**** Listed entries

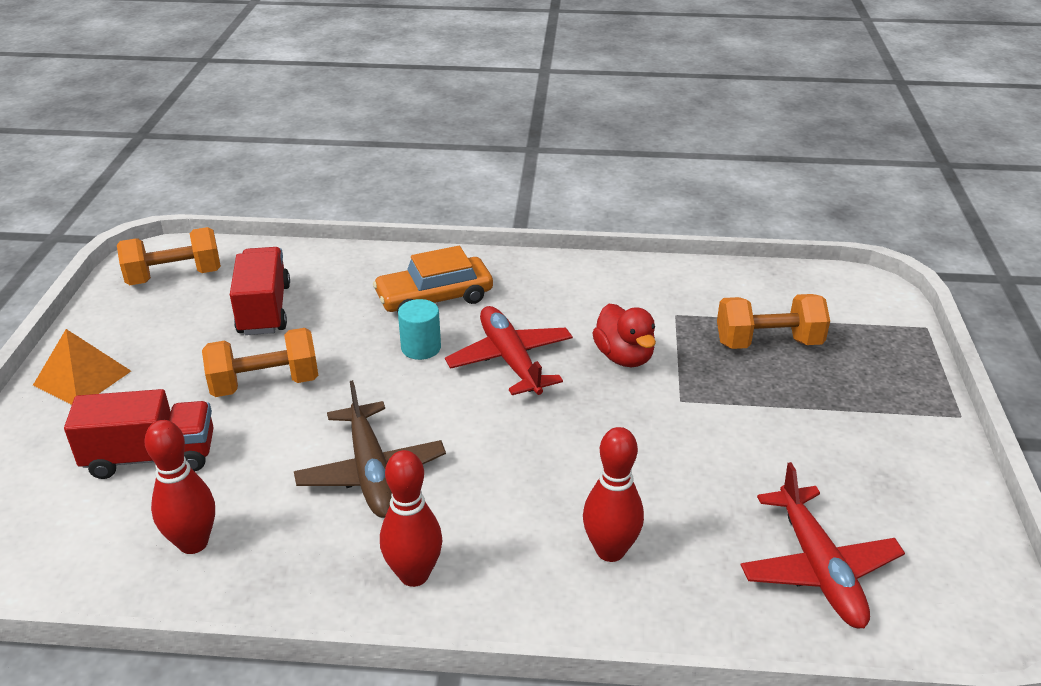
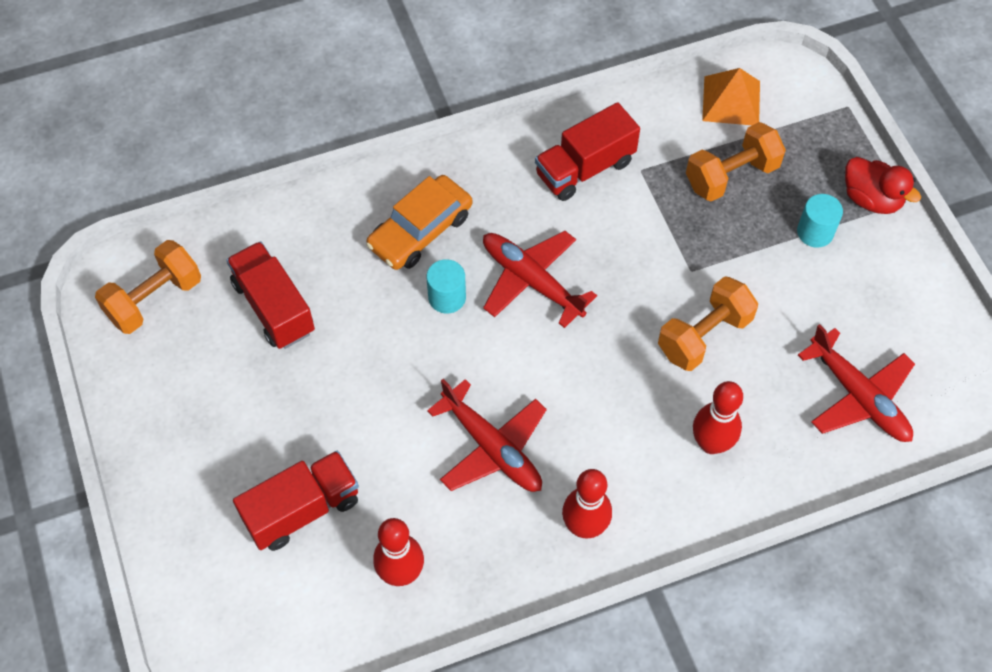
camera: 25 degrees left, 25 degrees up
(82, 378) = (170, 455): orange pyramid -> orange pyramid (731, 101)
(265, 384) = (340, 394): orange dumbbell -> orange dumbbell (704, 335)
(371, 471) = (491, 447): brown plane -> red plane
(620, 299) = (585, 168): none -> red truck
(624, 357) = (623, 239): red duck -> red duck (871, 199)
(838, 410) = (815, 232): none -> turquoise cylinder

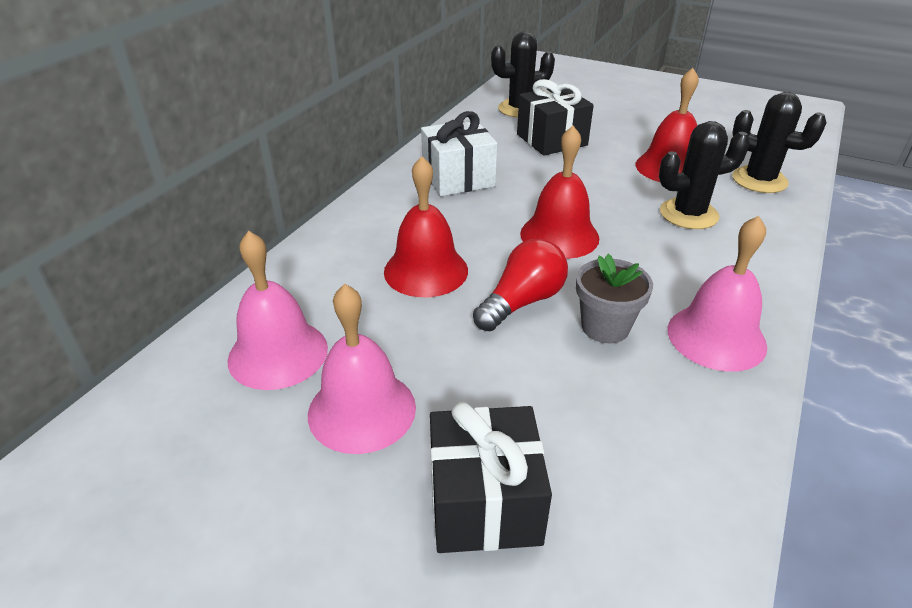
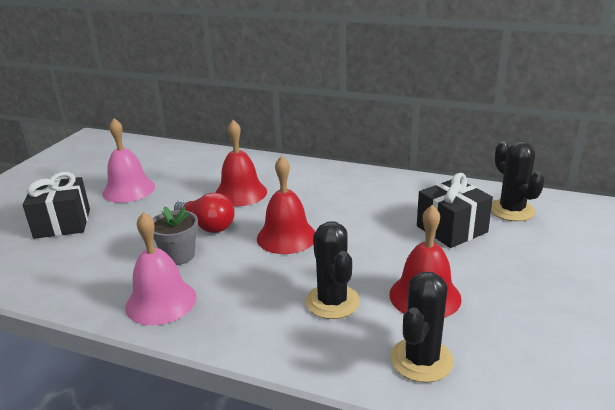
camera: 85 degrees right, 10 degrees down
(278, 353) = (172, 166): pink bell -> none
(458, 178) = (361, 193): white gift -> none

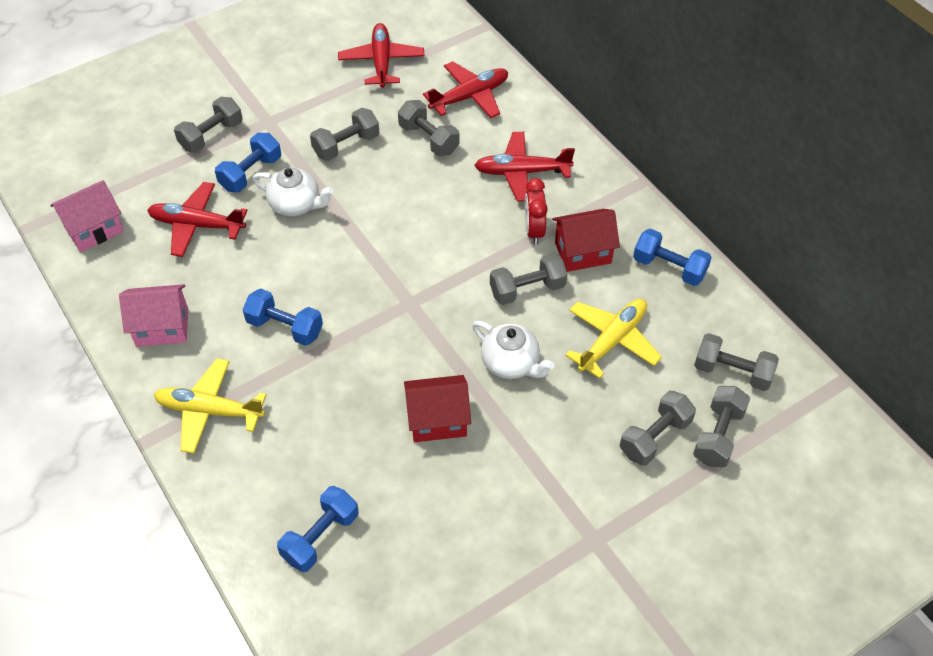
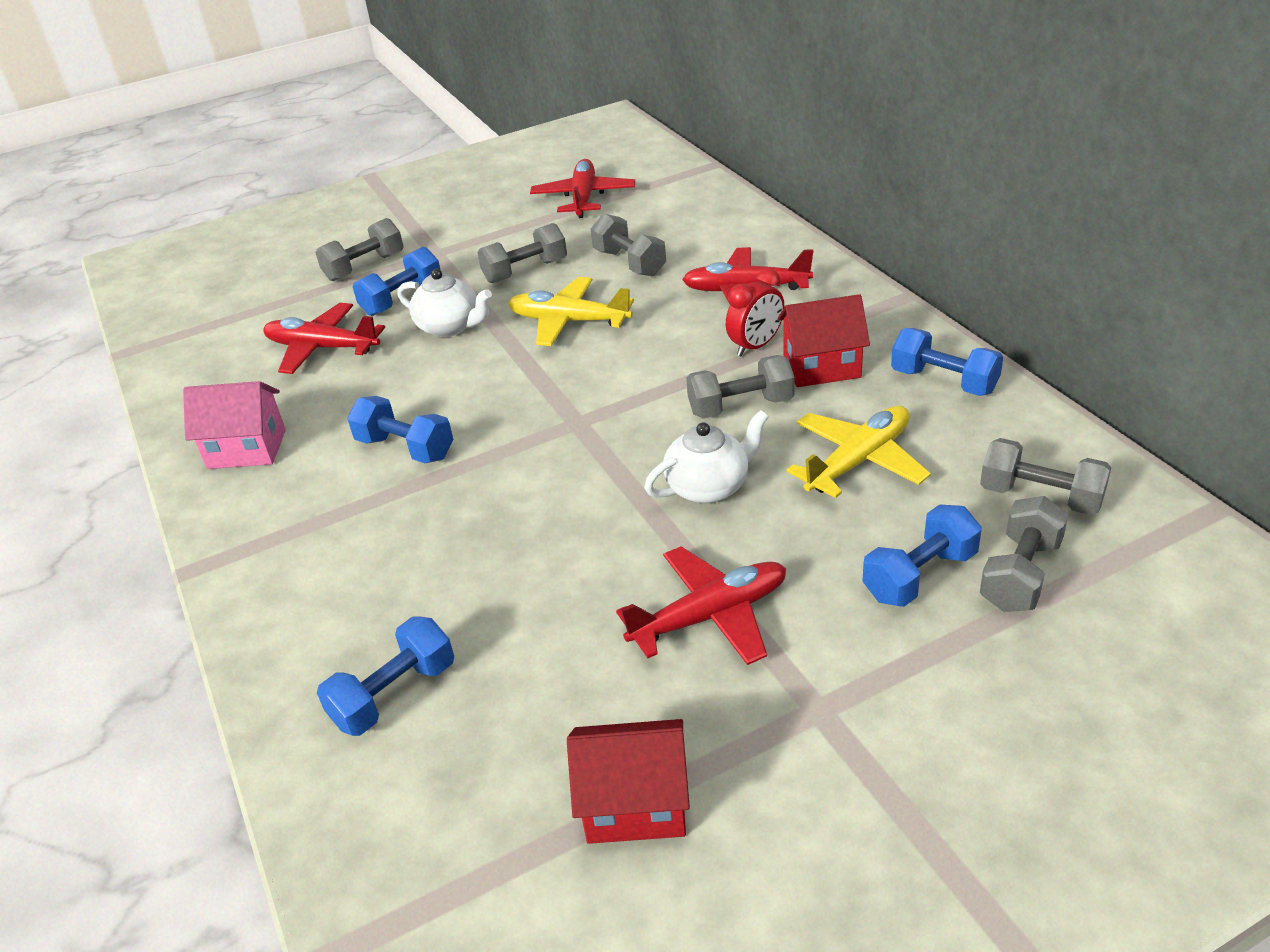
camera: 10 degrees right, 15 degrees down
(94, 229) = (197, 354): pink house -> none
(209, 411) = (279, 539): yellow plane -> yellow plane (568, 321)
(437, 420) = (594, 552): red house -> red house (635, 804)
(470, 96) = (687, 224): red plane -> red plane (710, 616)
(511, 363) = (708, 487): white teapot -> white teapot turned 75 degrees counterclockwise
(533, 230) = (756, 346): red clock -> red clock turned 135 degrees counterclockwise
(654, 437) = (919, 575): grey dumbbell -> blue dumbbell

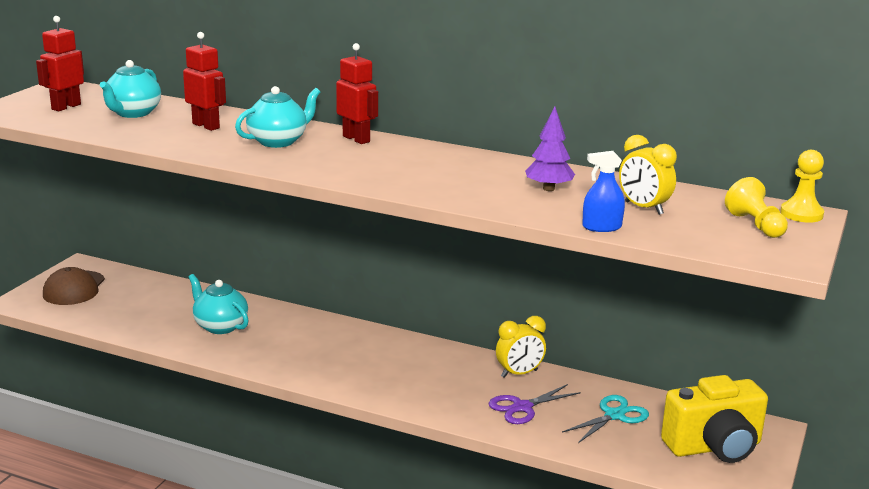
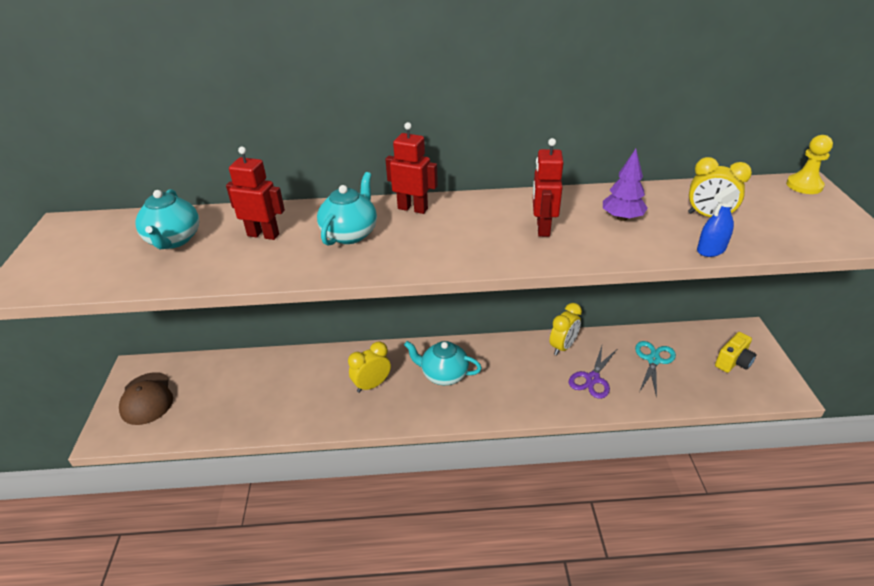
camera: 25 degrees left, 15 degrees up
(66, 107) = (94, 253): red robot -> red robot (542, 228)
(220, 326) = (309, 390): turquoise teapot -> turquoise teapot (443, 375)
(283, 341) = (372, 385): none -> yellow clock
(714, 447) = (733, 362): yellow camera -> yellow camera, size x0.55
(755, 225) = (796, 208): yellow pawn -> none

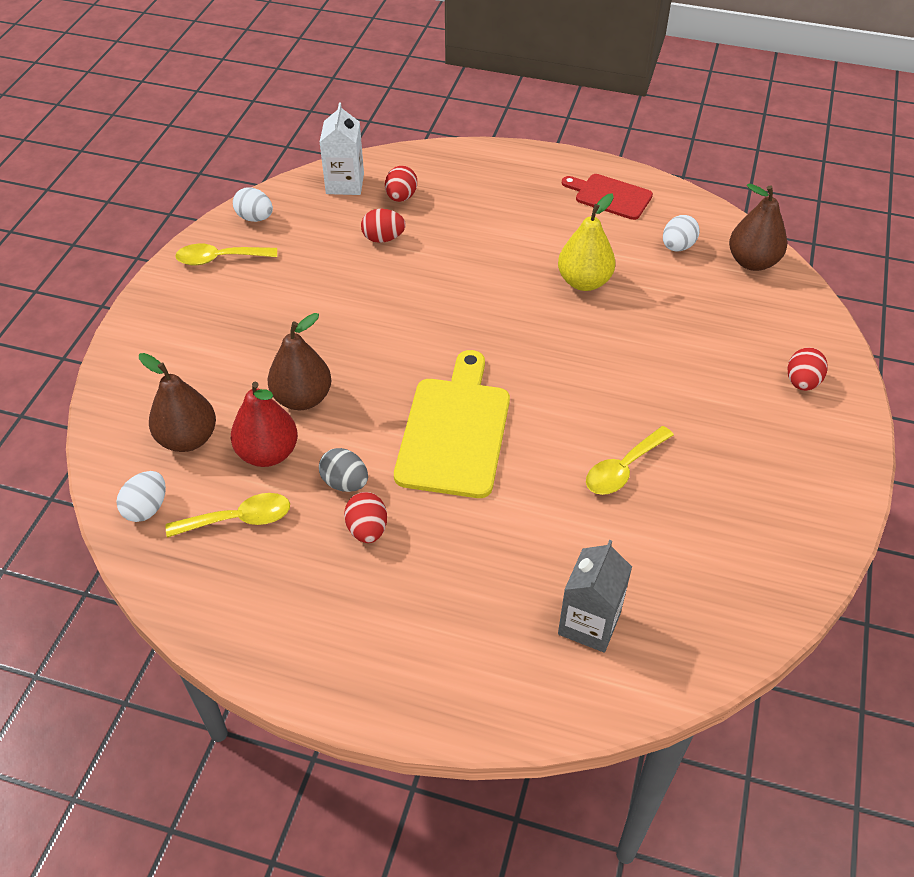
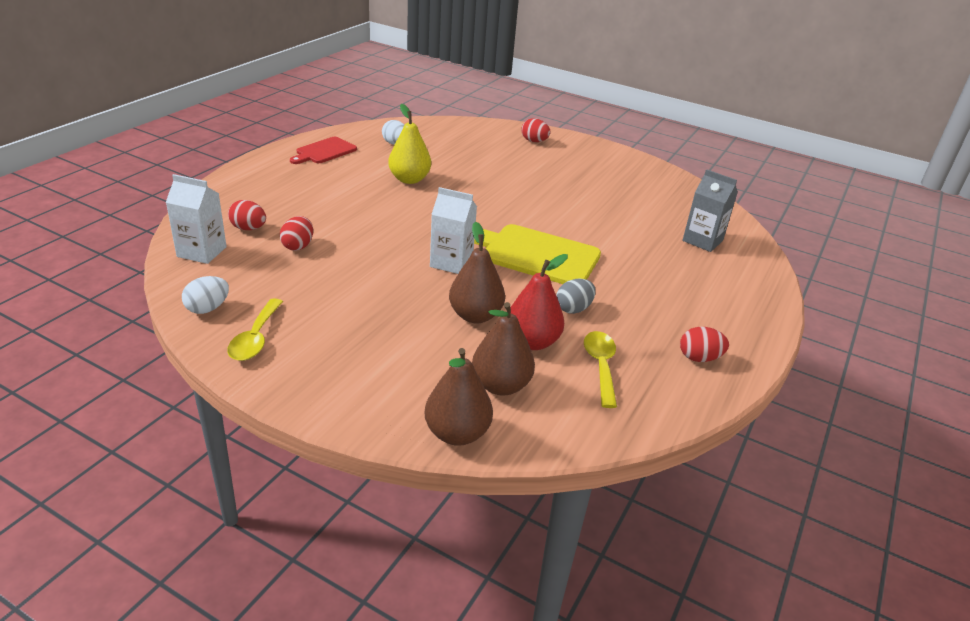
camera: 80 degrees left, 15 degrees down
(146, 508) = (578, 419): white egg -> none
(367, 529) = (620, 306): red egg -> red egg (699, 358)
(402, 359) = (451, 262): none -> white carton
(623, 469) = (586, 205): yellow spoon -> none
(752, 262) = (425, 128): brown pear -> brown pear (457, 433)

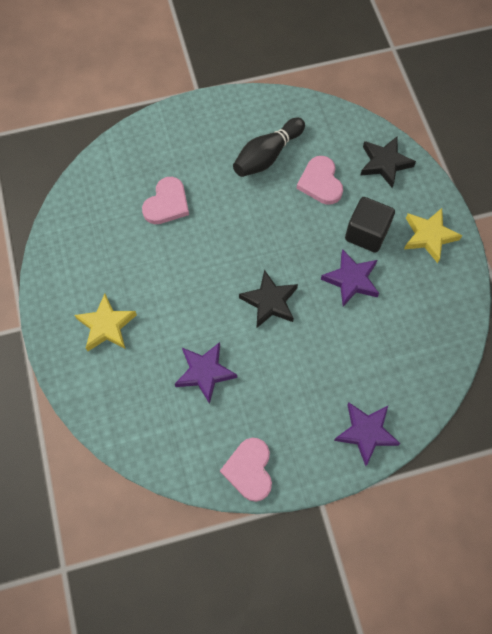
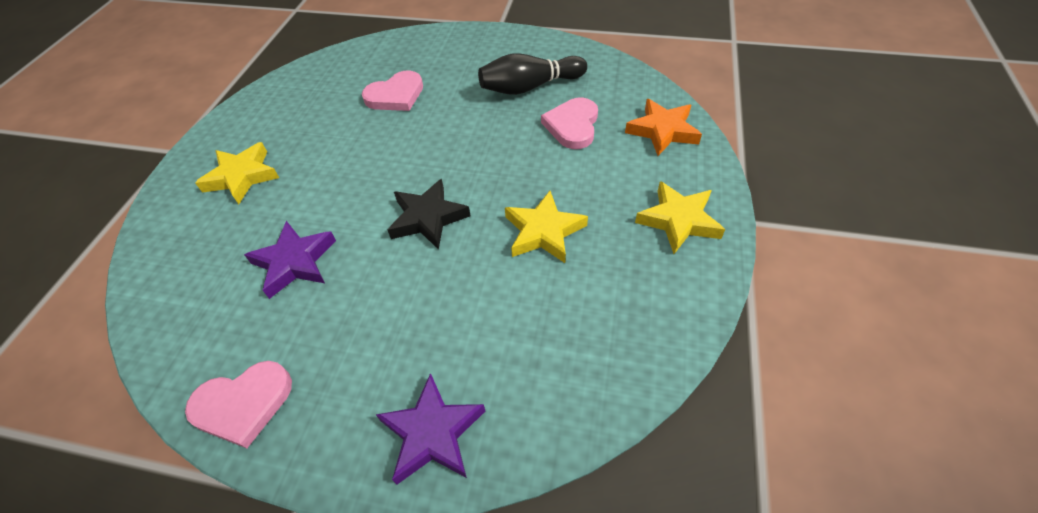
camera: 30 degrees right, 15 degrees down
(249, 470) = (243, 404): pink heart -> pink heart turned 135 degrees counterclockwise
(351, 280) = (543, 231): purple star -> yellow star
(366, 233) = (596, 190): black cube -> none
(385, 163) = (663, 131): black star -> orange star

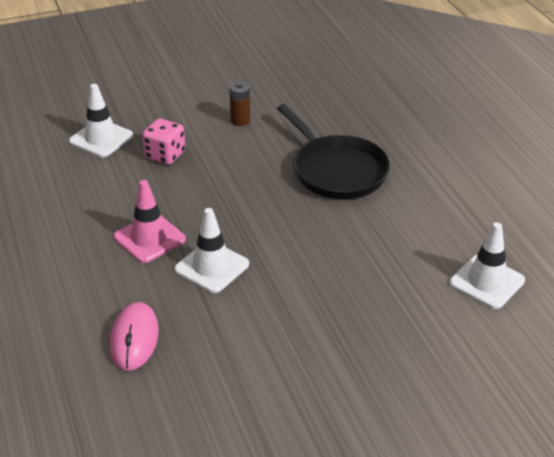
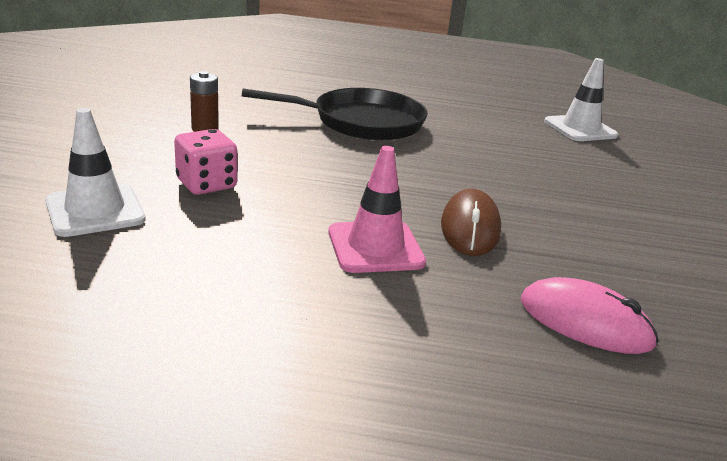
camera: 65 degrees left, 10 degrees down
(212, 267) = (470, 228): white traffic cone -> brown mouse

********

> Instruction:
Please retype, exactly as they appear, the lines from the one with "(714, 447) = (733, 362): yellow" through the final line of the material, both included, and drop any pictures.

> Solution for this exercise:
(714, 447) = (733, 362): yellow camera -> yellow camera, size x0.55
(755, 225) = (796, 208): yellow pawn -> none

camera: 80 degrees left, 15 degrees down
(146, 508) = (578, 419): white egg -> none
(367, 529) = (620, 306): red egg -> red egg (699, 358)
(402, 359) = (451, 262): none -> white carton
(623, 469) = (586, 205): yellow spoon -> none
(752, 262) = (425, 128): brown pear -> brown pear (457, 433)

camera: 30 degrees right, 15 degrees down
(249, 470) = (243, 404): pink heart -> pink heart turned 135 degrees counterclockwise
(351, 280) = (543, 231): purple star -> yellow star
(366, 233) = (596, 190): black cube -> none
(385, 163) = (663, 131): black star -> orange star

camera: 65 degrees left, 10 degrees down
(212, 267) = (470, 228): white traffic cone -> brown mouse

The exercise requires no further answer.